Aim of the task: Restate the entries below exactly, and keep all images out of the answer.

[Opening Input records section]

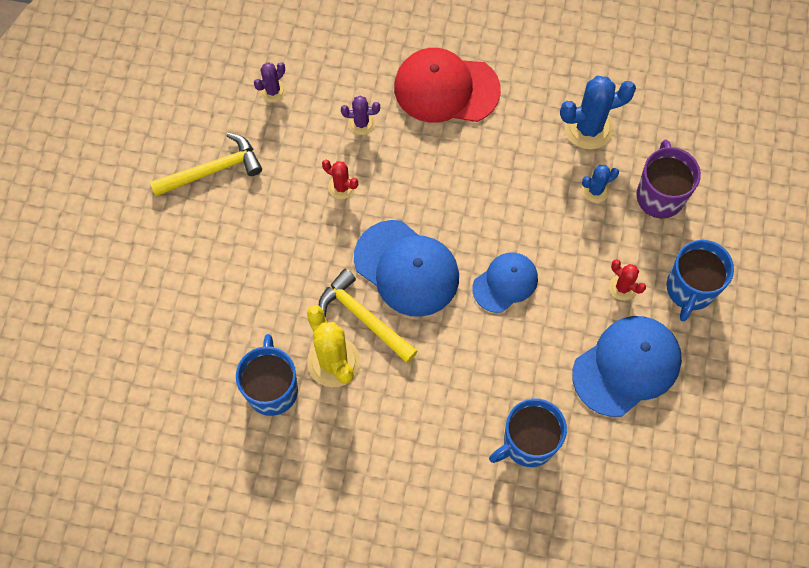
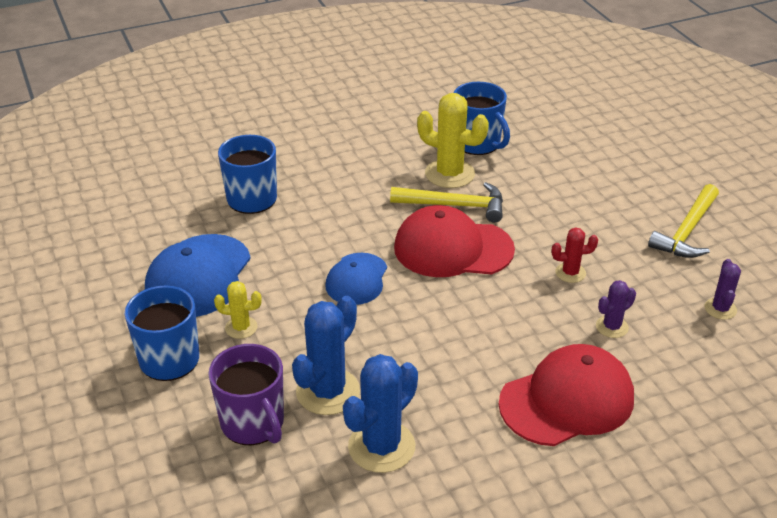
camera: 145 degrees right, 30 degrees down
blue cap [354,220,459,317] -> red cap [394,205,515,277]
blue cactus [582,165,619,203] -> blue cactus [292,296,360,415], size x1.84
red cactus [609,259,646,300] -> yellow cactus [214,281,262,339]

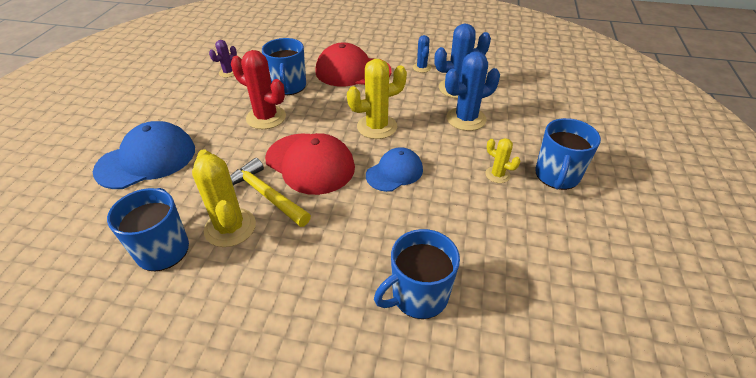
camera: 145 degrees left, 5 degrees up
blue cap [145,234,251,317] -> blue cap moved to [93,121,195,189]
purple mug [208,344,284,445] -> none
red cactus [552,227,598,283] -> red cactus [231,50,286,129], size x1.84
purple cactus [596,280,636,338] -> blue mug [262,38,306,95]
yellow hammer [648,184,719,258] -> none
none -> yellow cactus [347,59,407,139]
none -> blue cactus [413,35,431,73]

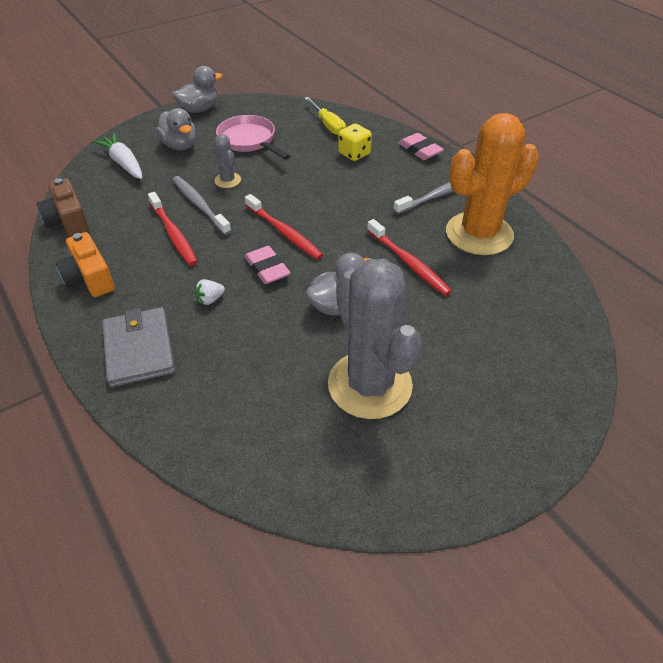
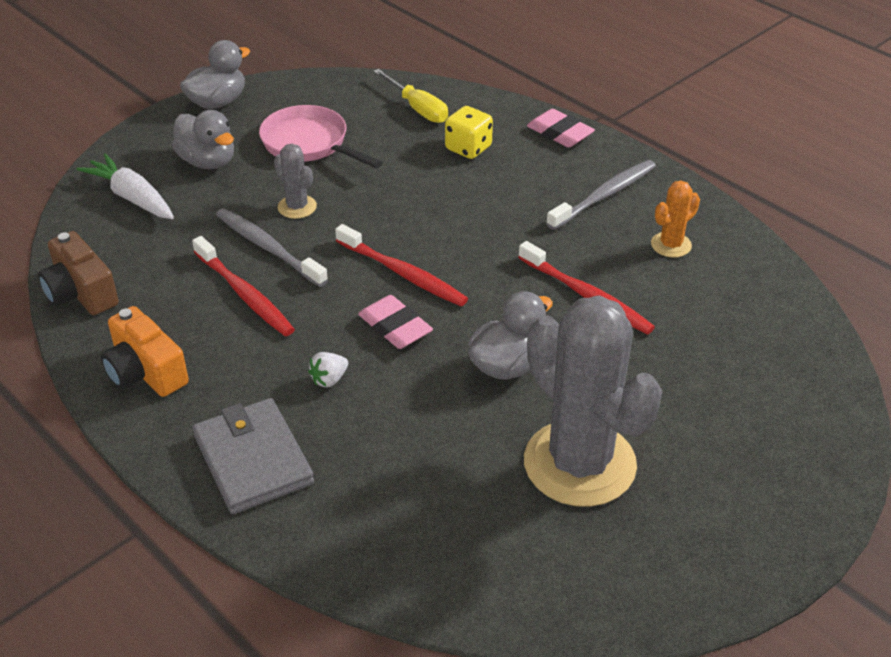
camera: 10 degrees left, 5 degrees down
orange cactus [446,113,539,255] -> orange cactus [651,180,700,257], size x0.43

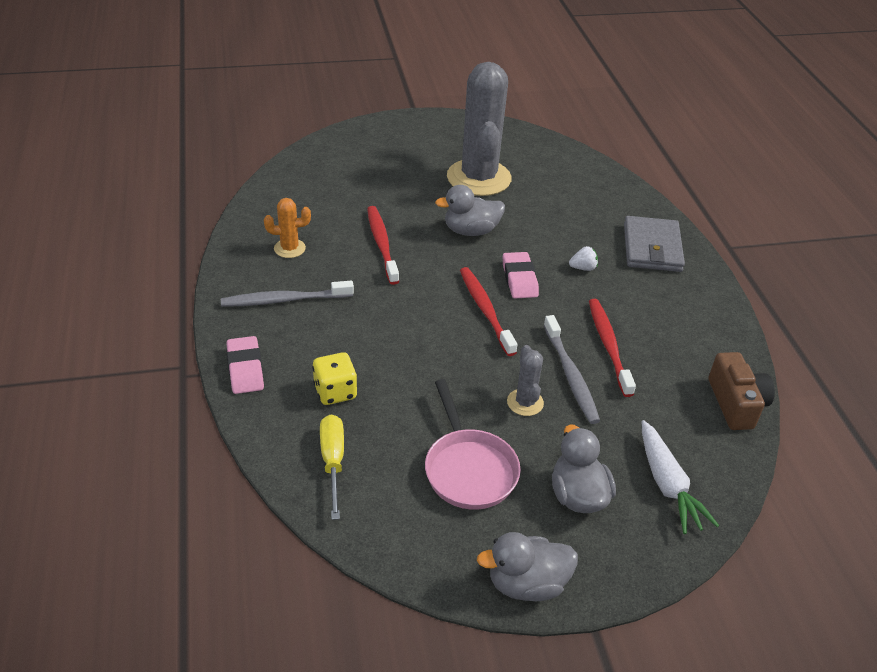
camera: 150 degrees left, 0 degrees up
orange camera [101,306,189,397] -> none

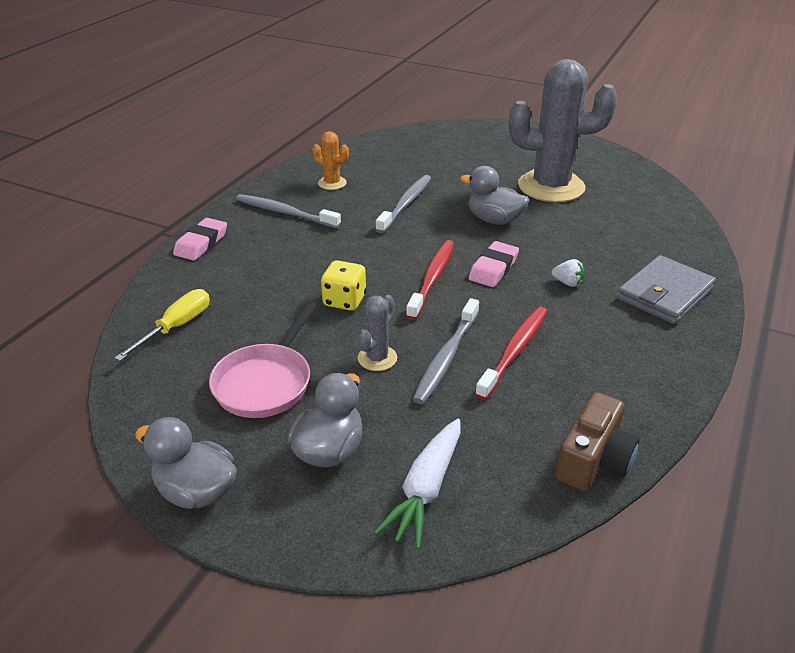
camera: 40 degrees right, 5 degrees down
yellow dice [312,352,357,405] -> yellow dice moved to [321,260,366,311]
red toothbrush [367,206,399,285] -> grey toothbrush [375,175,431,233]
grey cactus [447,62,512,196] -> grey cactus turned 60 degrees clockwise [509,59,618,202]

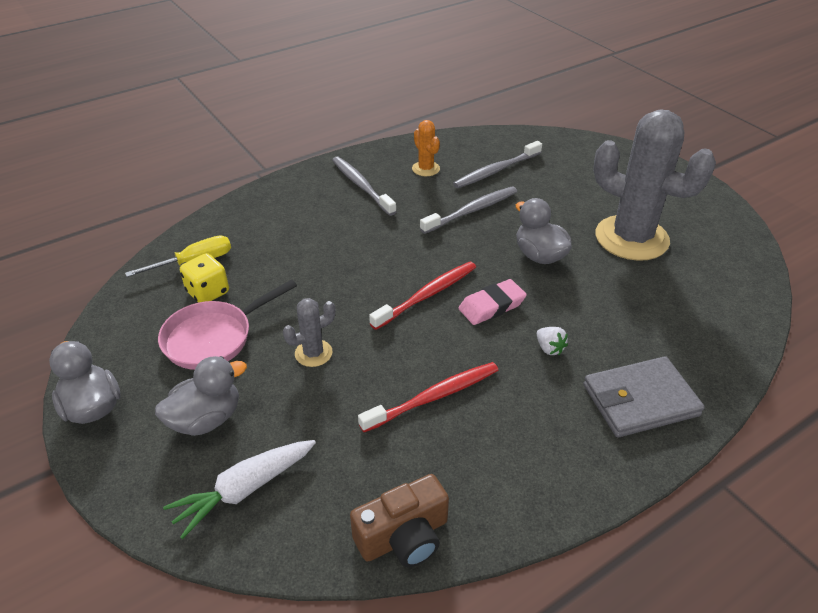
camera: 30 degrees right, 5 degrees up
pink eraser [173,218,227,261] -> none
yellow dice [321,260,366,311] -> yellow dice moved to [180,253,229,302]
grey toothbrush [412,298,479,404] -> grey toothbrush moved to [453,141,542,188]

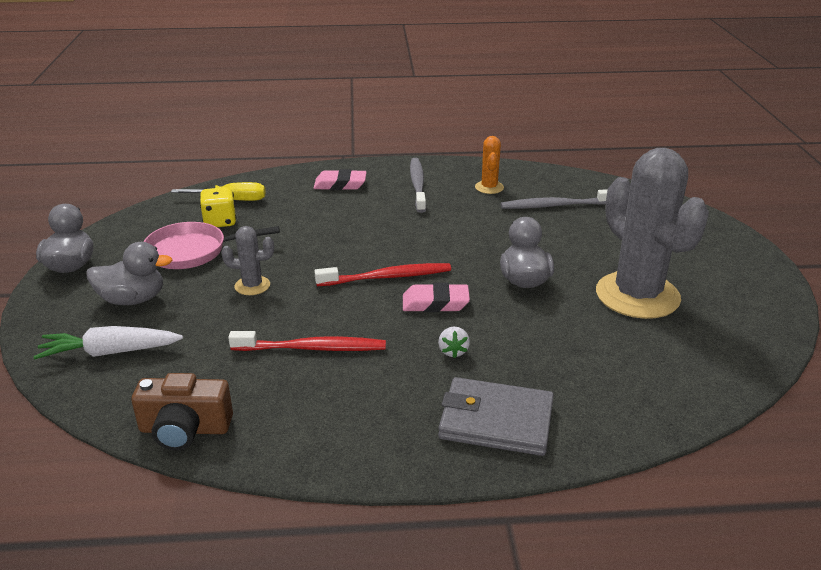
camera: 30 degrees right, 10 degrees down
grey toothbrush [420,186,517,234] -> none
none -> pink eraser [314,169,367,190]

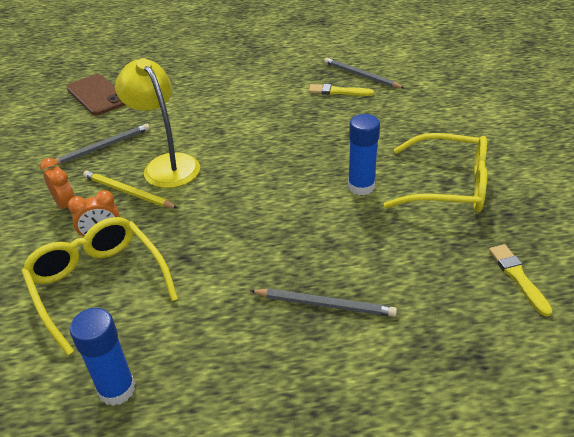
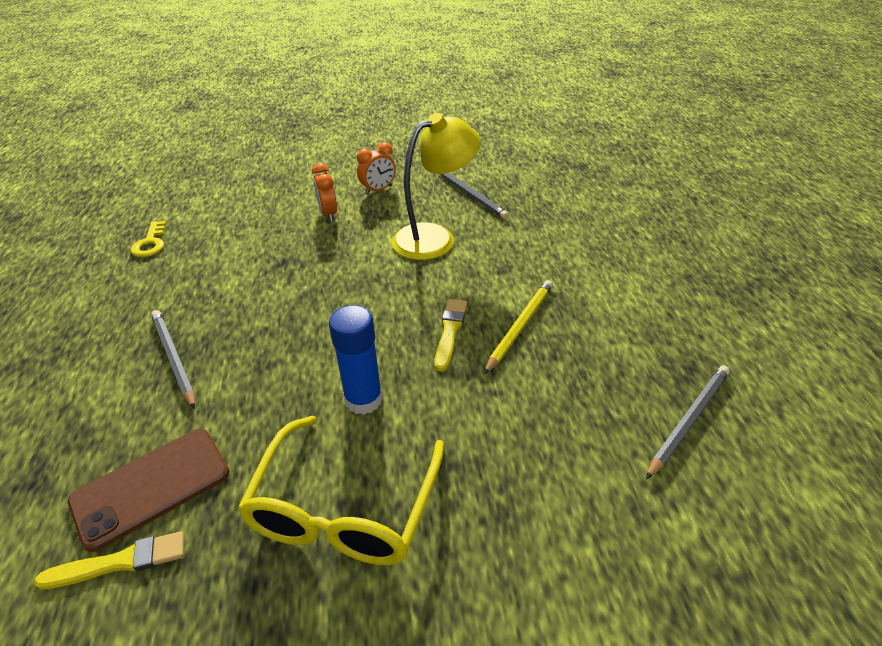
camera: 90 degrees right, 0 degrees up
yellow glasses [21,217,178,356] -> none
brown phone [67,74,125,116] -> brown phone moved to [68,429,229,552]
blue glue stick [70,308,135,406] -> yellow key [130,221,166,257]
yellow pencil [83,171,178,208] -> yellow pencil moved to [484,280,553,374]
grey pencil [250,288,397,317] -> grey pencil turned 135 degrees clockwise [151,310,195,409]
yellow brush [309,84,374,96] -> yellow brush moved to [434,299,467,371]

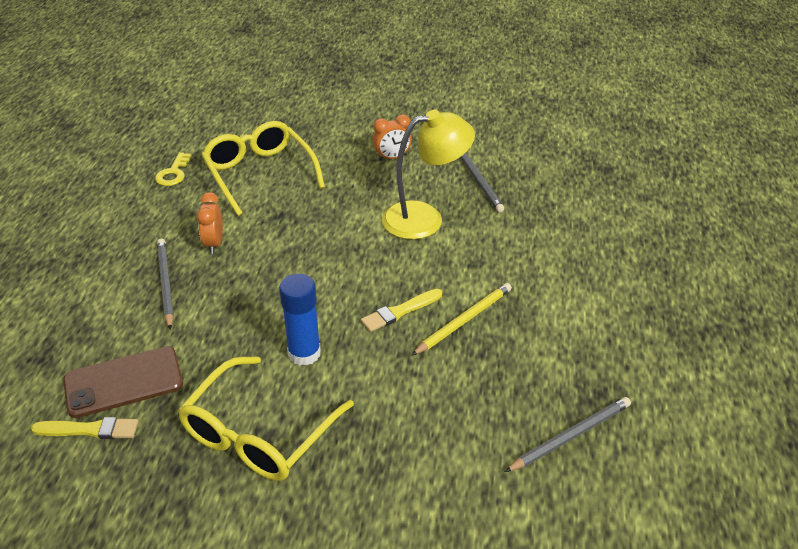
camera: 15 degrees right, 0 degrees up
orange clock [312,163,337,222] -> orange clock moved to [197,192,223,254]
yellow brush [434,299,467,371] -> yellow brush turned 150 degrees counterclockwise [361,289,442,332]
none -> yellow glasses [202,121,325,216]

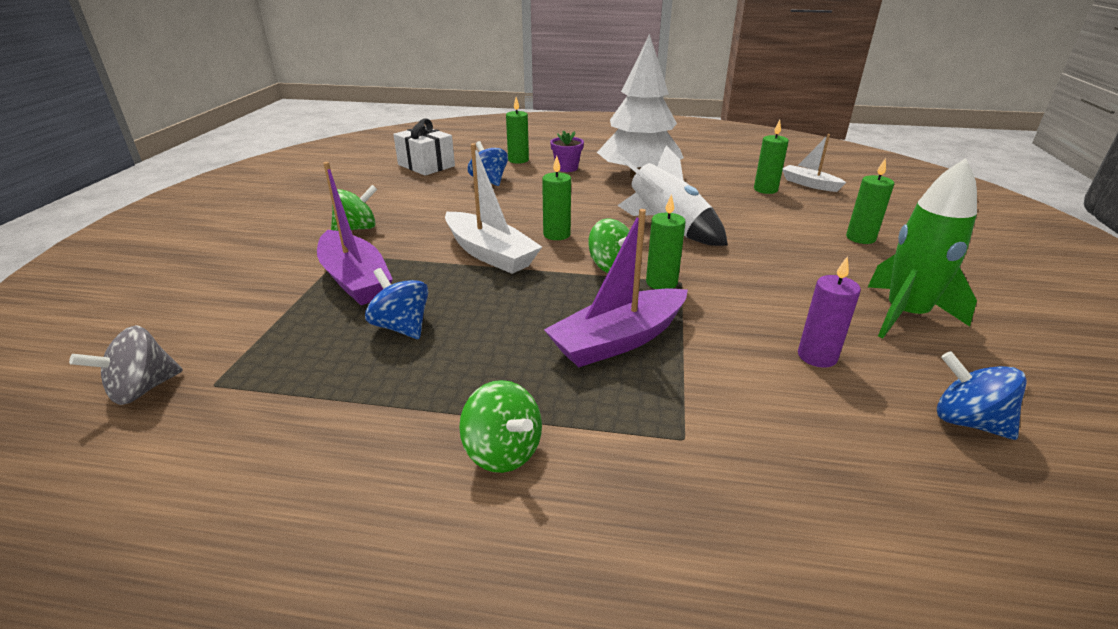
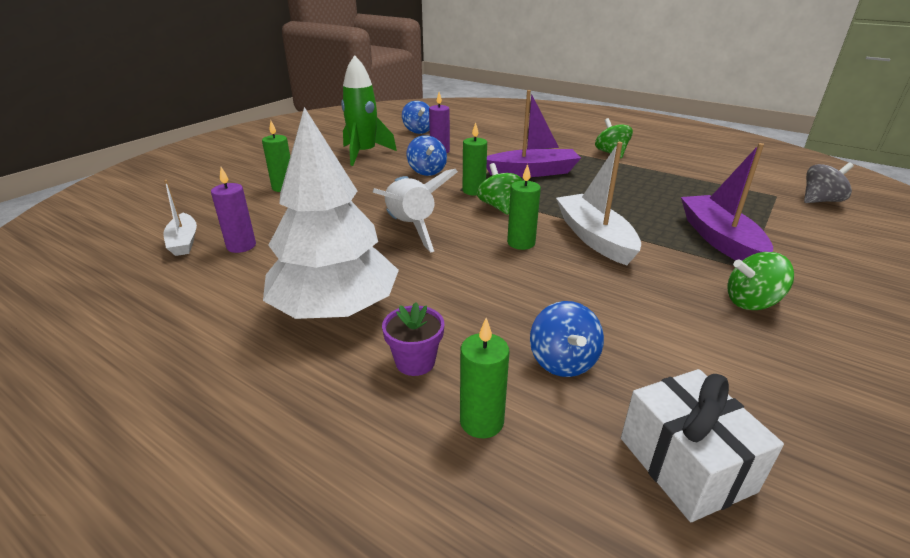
camera: 155 degrees left, 0 degrees up
blue spinning top [365,268,428,339] -> blue spinning top moved to [406,135,447,176]
green candle [754,120,789,194] -> purple candle [211,167,256,253]

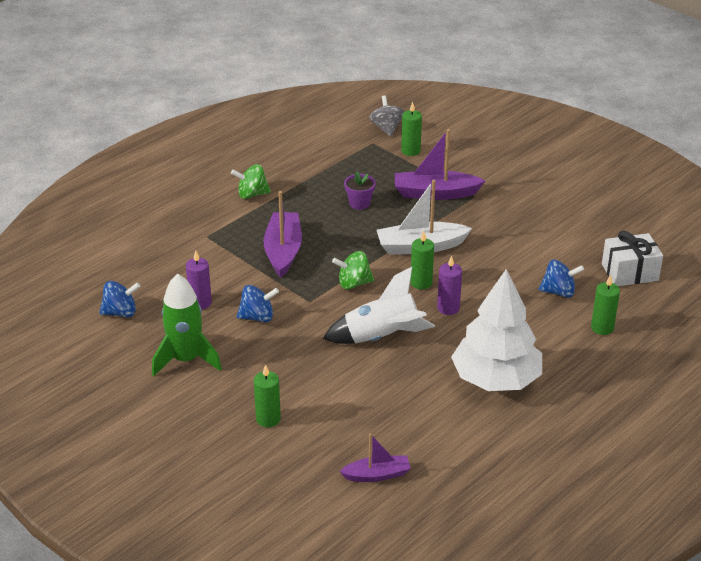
camera: 80 degrees left, 5 degrees up
white boat [163,180,197,256] -> purple boat [339,434,411,482]
purple candle [211,167,256,253] -> purple candle moved to [437,255,462,315]
purple flower pot [382,302,444,376] -> purple flower pot moved to [344,171,376,210]
green candle [463,122,487,195] -> green candle moved to [401,102,422,156]
green spinning top [727,252,794,310] -> none

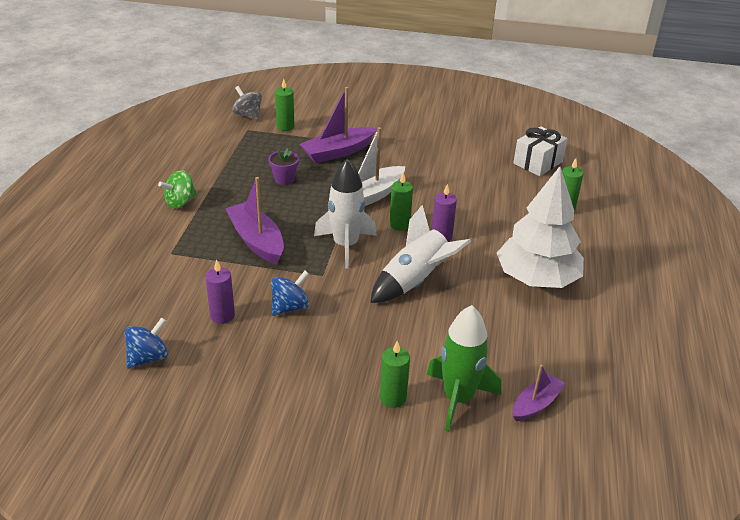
camera: 35 degrees left, 0 degrees up
green rocket [152,274,222,377] -> green rocket moved to [427,305,501,432]
green spinning top [332,251,374,289] -> white rocket [314,159,377,269]
blue spinning top [539,260,584,298] -> none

[Closing Input records section]

Response:
camera: 145 degrees right, 30 degrees down
blue cap [354,220,459,317] -> red cap [394,205,515,277]
blue cactus [582,165,619,203] -> blue cactus [292,296,360,415], size x1.84
red cactus [609,259,646,300] -> yellow cactus [214,281,262,339]

camera: 145 degrees left, 5 degrees up
blue cap [145,234,251,317] -> blue cap moved to [93,121,195,189]
purple mug [208,344,284,445] -> none
red cactus [552,227,598,283] -> red cactus [231,50,286,129], size x1.84
purple cactus [596,280,636,338] -> blue mug [262,38,306,95]
yellow hammer [648,184,719,258] -> none
none -> yellow cactus [347,59,407,139]
none -> blue cactus [413,35,431,73]

camera: 10 degrees left, 5 degrees down
orange cactus [446,113,539,255] -> orange cactus [651,180,700,257], size x0.43

camera: 150 degrees left, 0 degrees up
orange camera [101,306,189,397] -> none

camera: 40 degrees right, 5 degrees down
yellow dice [312,352,357,405] -> yellow dice moved to [321,260,366,311]
red toothbrush [367,206,399,285] -> grey toothbrush [375,175,431,233]
grey cactus [447,62,512,196] -> grey cactus turned 60 degrees clockwise [509,59,618,202]

camera: 30 degrees right, 5 degrees up
pink eraser [173,218,227,261] -> none
yellow dice [321,260,366,311] -> yellow dice moved to [180,253,229,302]
grey toothbrush [412,298,479,404] -> grey toothbrush moved to [453,141,542,188]

camera: 30 degrees right, 10 degrees down
grey toothbrush [420,186,517,234] -> none
none -> pink eraser [314,169,367,190]

camera: 90 degrees right, 0 degrees up
yellow glasses [21,217,178,356] -> none
brown phone [67,74,125,116] -> brown phone moved to [68,429,229,552]
blue glue stick [70,308,135,406] -> yellow key [130,221,166,257]
yellow pencil [83,171,178,208] -> yellow pencil moved to [484,280,553,374]
grey pencil [250,288,397,317] -> grey pencil turned 135 degrees clockwise [151,310,195,409]
yellow brush [309,84,374,96] -> yellow brush moved to [434,299,467,371]

camera: 15 degrees right, 0 degrees up
orange clock [312,163,337,222] -> orange clock moved to [197,192,223,254]
yellow brush [434,299,467,371] -> yellow brush turned 150 degrees counterclockwise [361,289,442,332]
none -> yellow glasses [202,121,325,216]

camera: 155 degrees left, 0 degrees up
blue spinning top [365,268,428,339] -> blue spinning top moved to [406,135,447,176]
green candle [754,120,789,194] -> purple candle [211,167,256,253]

camera: 80 degrees left, 5 degrees up
white boat [163,180,197,256] -> purple boat [339,434,411,482]
purple candle [211,167,256,253] -> purple candle moved to [437,255,462,315]
purple flower pot [382,302,444,376] -> purple flower pot moved to [344,171,376,210]
green candle [463,122,487,195] -> green candle moved to [401,102,422,156]
green spinning top [727,252,794,310] -> none

camera: 35 degrees left, 0 degrees up
green rocket [152,274,222,377] -> green rocket moved to [427,305,501,432]
green spinning top [332,251,374,289] -> white rocket [314,159,377,269]
blue spinning top [539,260,584,298] -> none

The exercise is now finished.